The problem:
Please give back each line of the material unchanged, but without the images.

Task data:
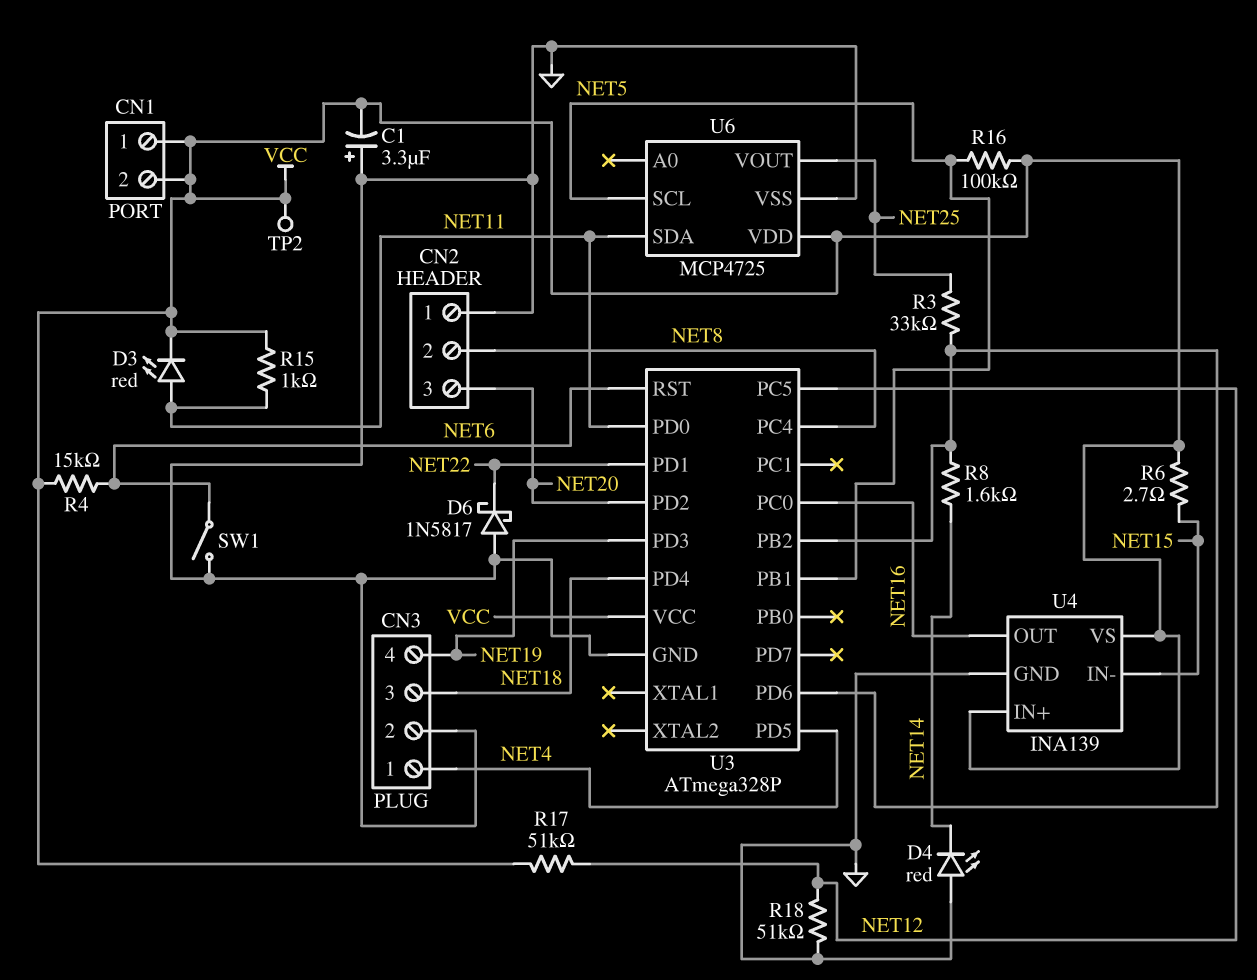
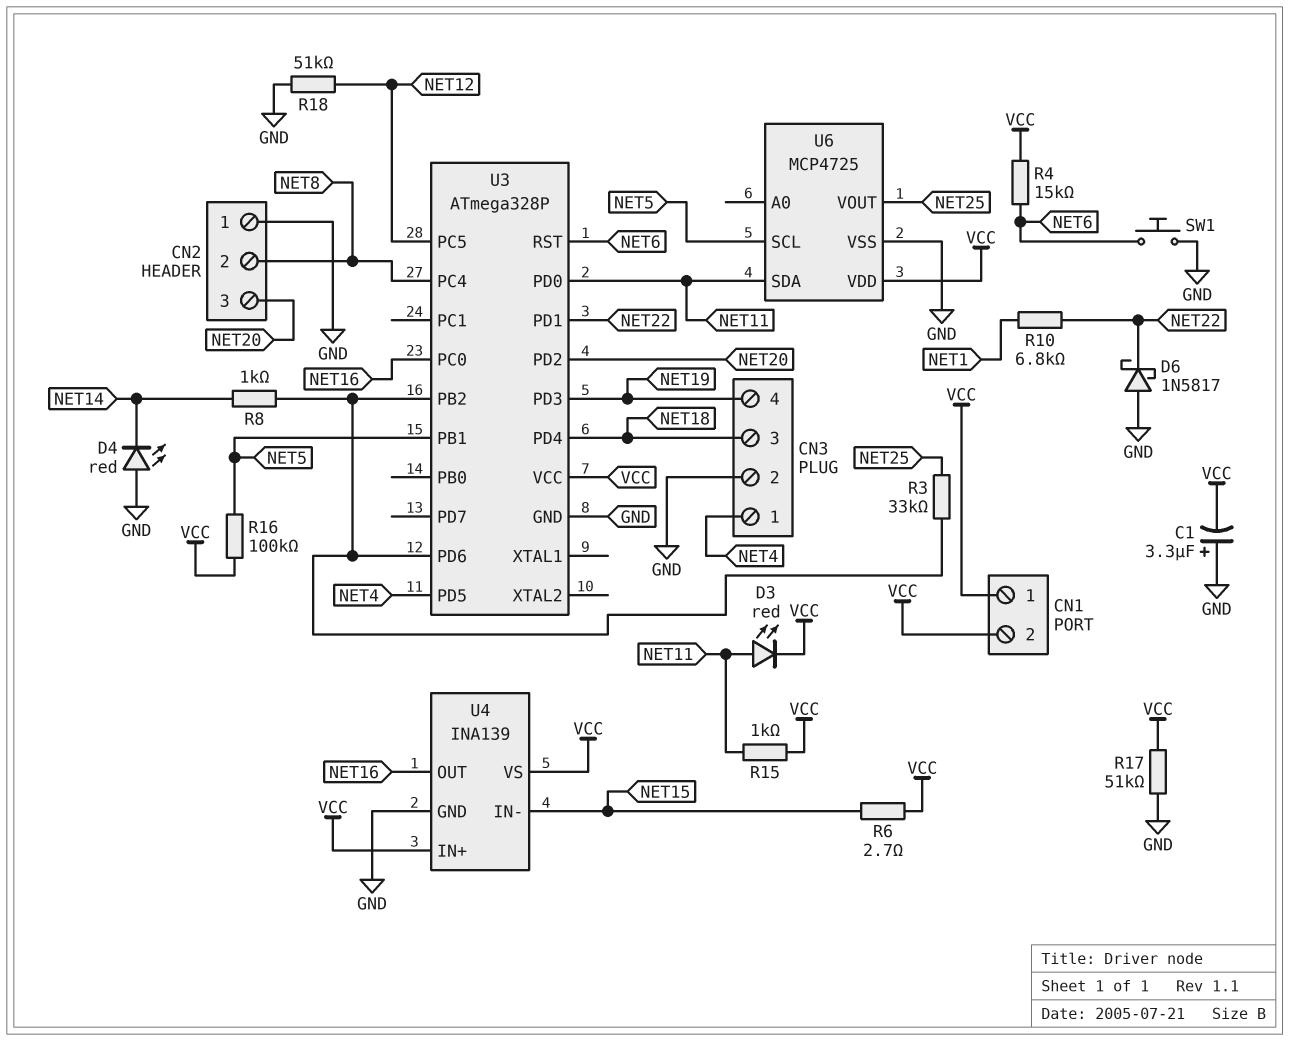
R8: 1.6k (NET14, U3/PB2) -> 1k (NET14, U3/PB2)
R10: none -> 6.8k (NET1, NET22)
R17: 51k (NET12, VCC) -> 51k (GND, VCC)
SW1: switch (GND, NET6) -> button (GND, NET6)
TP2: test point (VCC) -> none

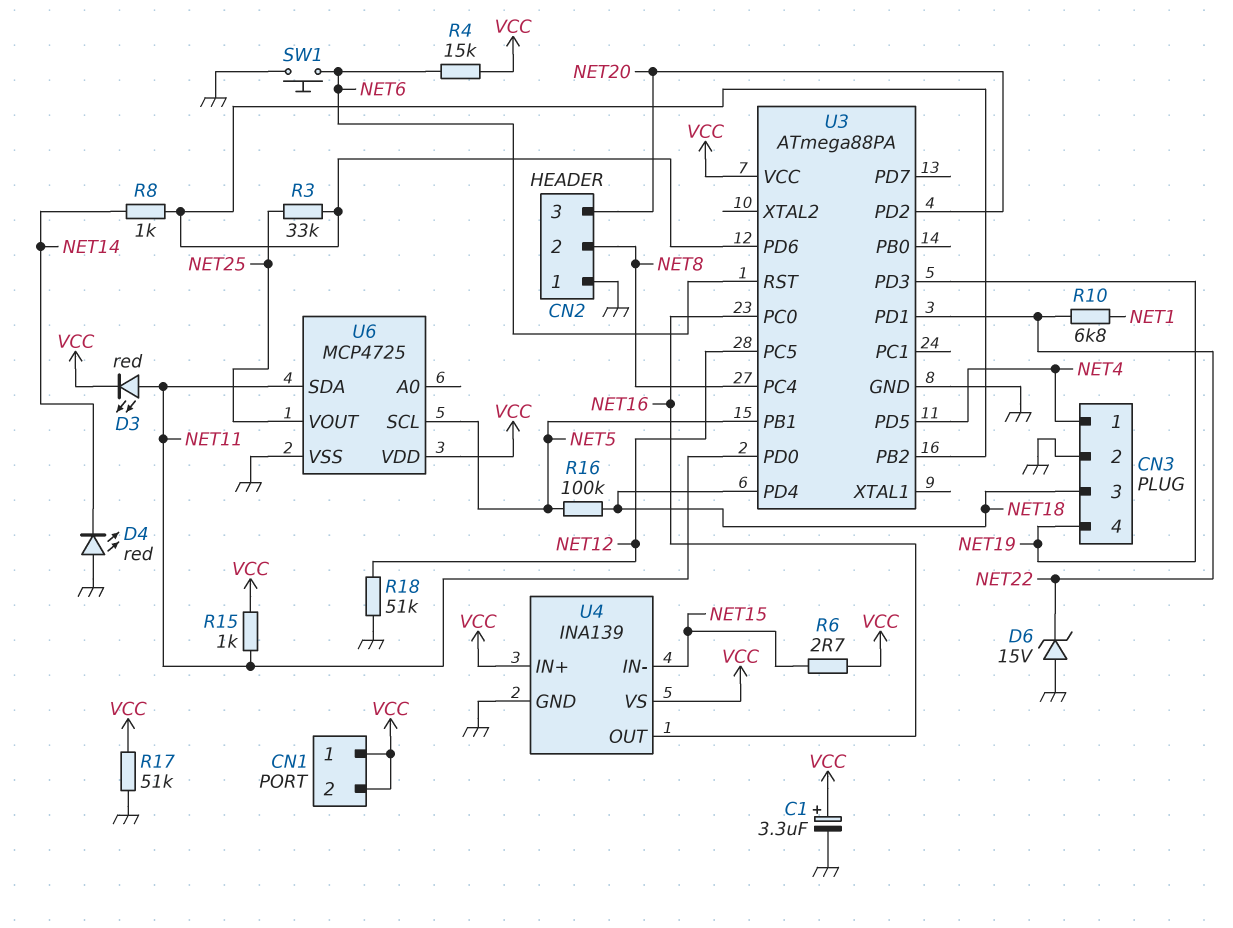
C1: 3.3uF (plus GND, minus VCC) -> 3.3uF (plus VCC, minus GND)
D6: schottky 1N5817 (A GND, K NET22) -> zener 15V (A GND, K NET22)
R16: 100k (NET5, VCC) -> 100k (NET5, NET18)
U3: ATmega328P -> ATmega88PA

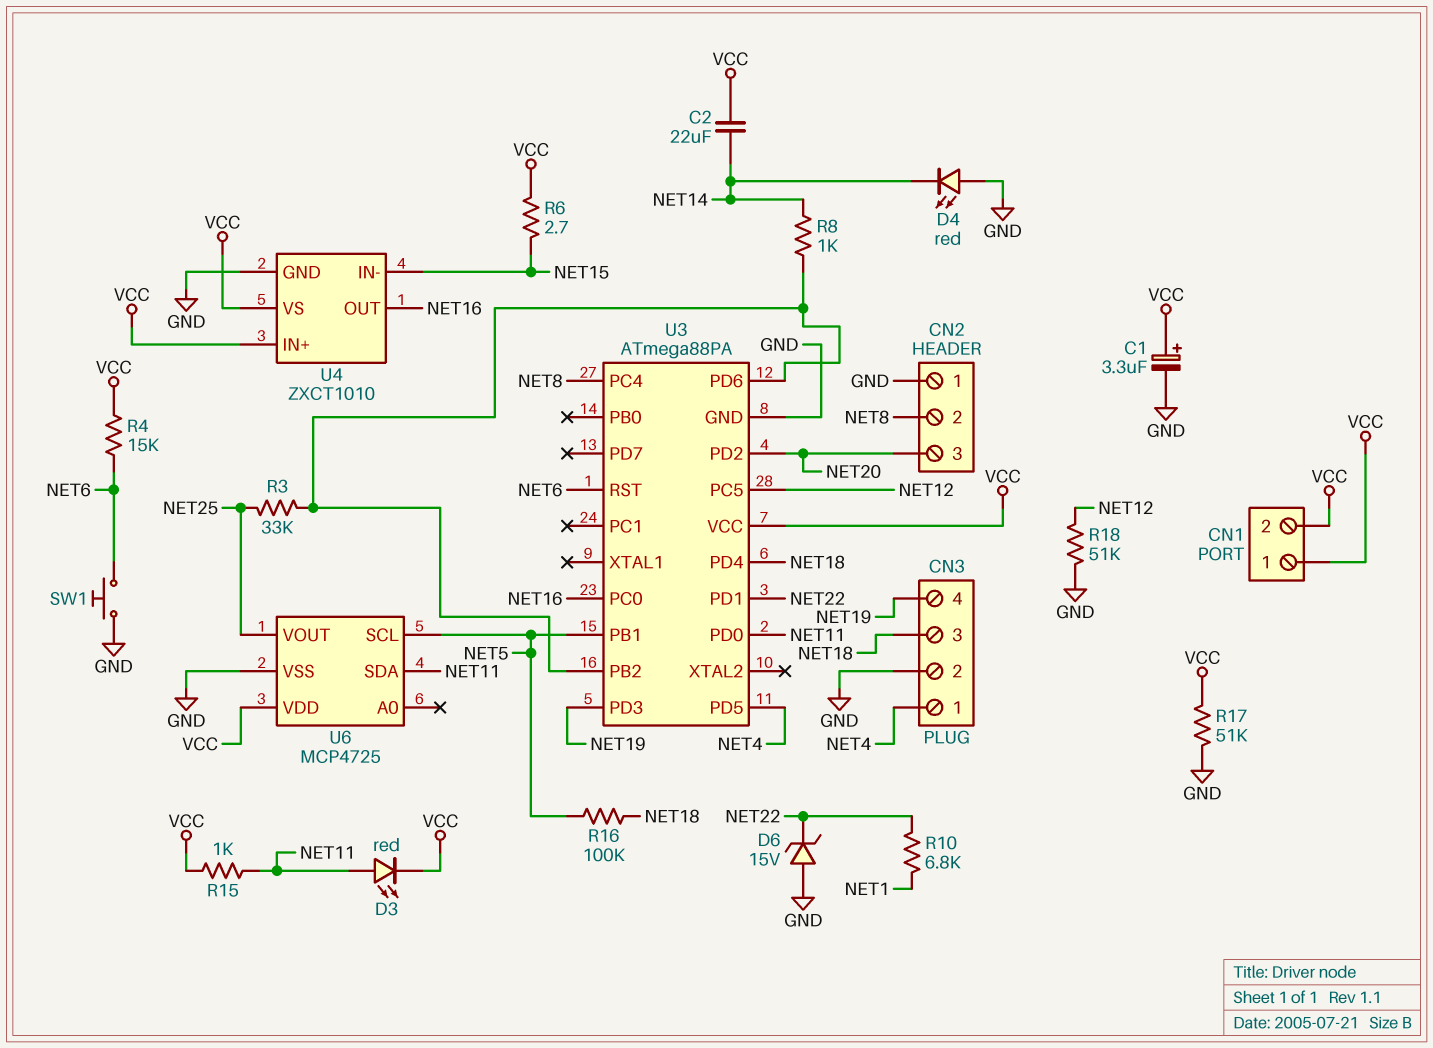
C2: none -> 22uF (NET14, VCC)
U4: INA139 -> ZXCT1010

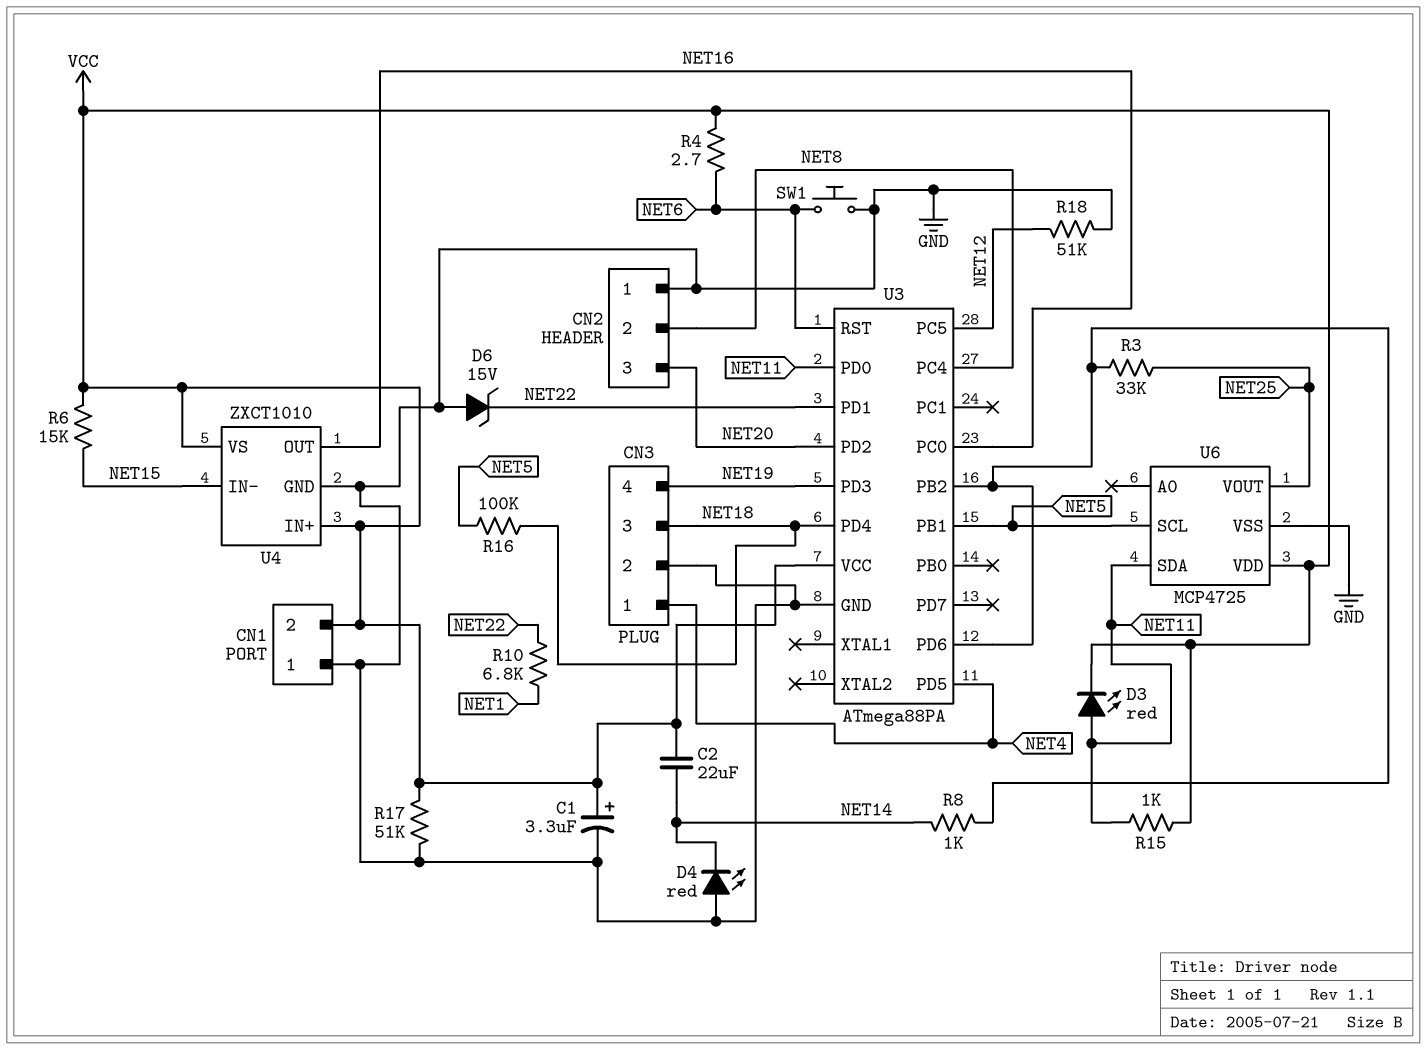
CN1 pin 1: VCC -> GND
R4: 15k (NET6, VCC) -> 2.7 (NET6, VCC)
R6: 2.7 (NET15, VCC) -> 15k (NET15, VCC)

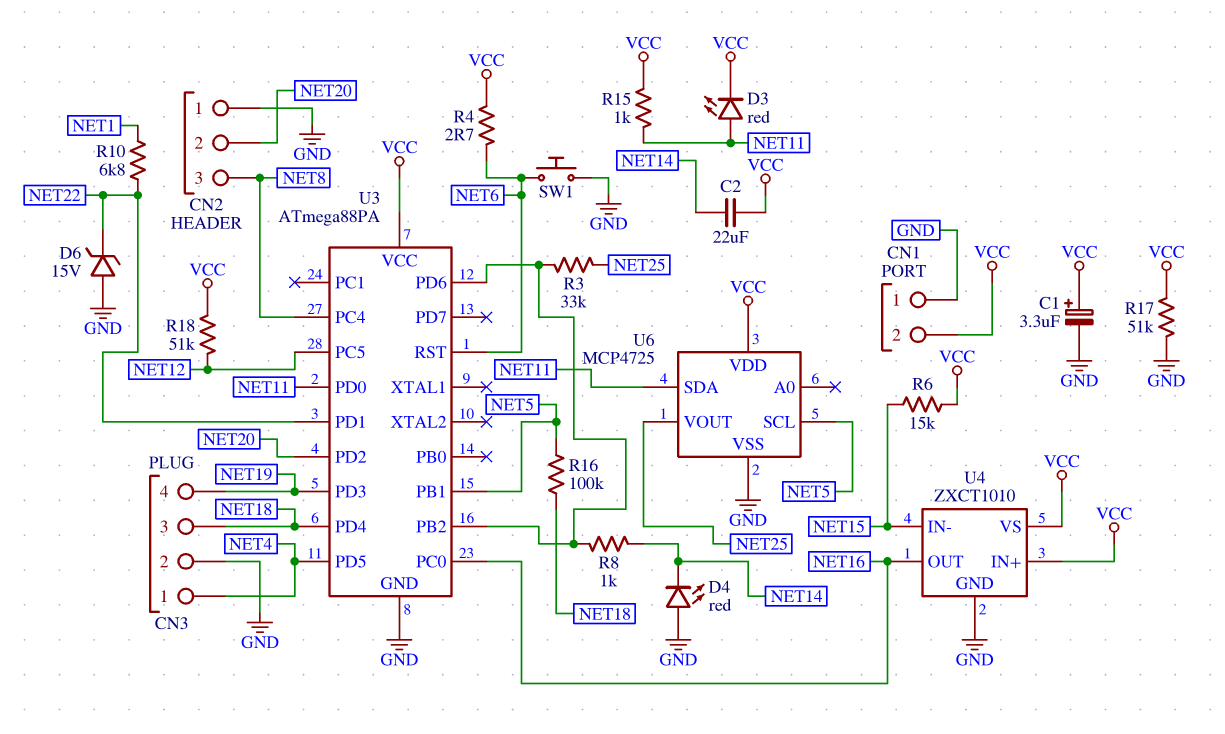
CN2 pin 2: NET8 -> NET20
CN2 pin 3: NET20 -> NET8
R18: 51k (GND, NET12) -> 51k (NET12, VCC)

Written solution:
R8: 1.6k (NET14, U3/PB2) -> 1k (NET14, U3/PB2)
R10: none -> 6.8k (NET1, NET22)
R17: 51k (NET12, VCC) -> 51k (GND, VCC)
SW1: switch (GND, NET6) -> button (GND, NET6)
TP2: test point (VCC) -> none

C1: 3.3uF (plus GND, minus VCC) -> 3.3uF (plus VCC, minus GND)
D6: schottky 1N5817 (A GND, K NET22) -> zener 15V (A GND, K NET22)
R16: 100k (NET5, VCC) -> 100k (NET5, NET18)
U3: ATmega328P -> ATmega88PA

C2: none -> 22uF (NET14, VCC)
U4: INA139 -> ZXCT1010

CN1 pin 1: VCC -> GND
R4: 15k (NET6, VCC) -> 2.7 (NET6, VCC)
R6: 2.7 (NET15, VCC) -> 15k (NET15, VCC)

CN2 pin 2: NET8 -> NET20
CN2 pin 3: NET20 -> NET8
R18: 51k (GND, NET12) -> 51k (NET12, VCC)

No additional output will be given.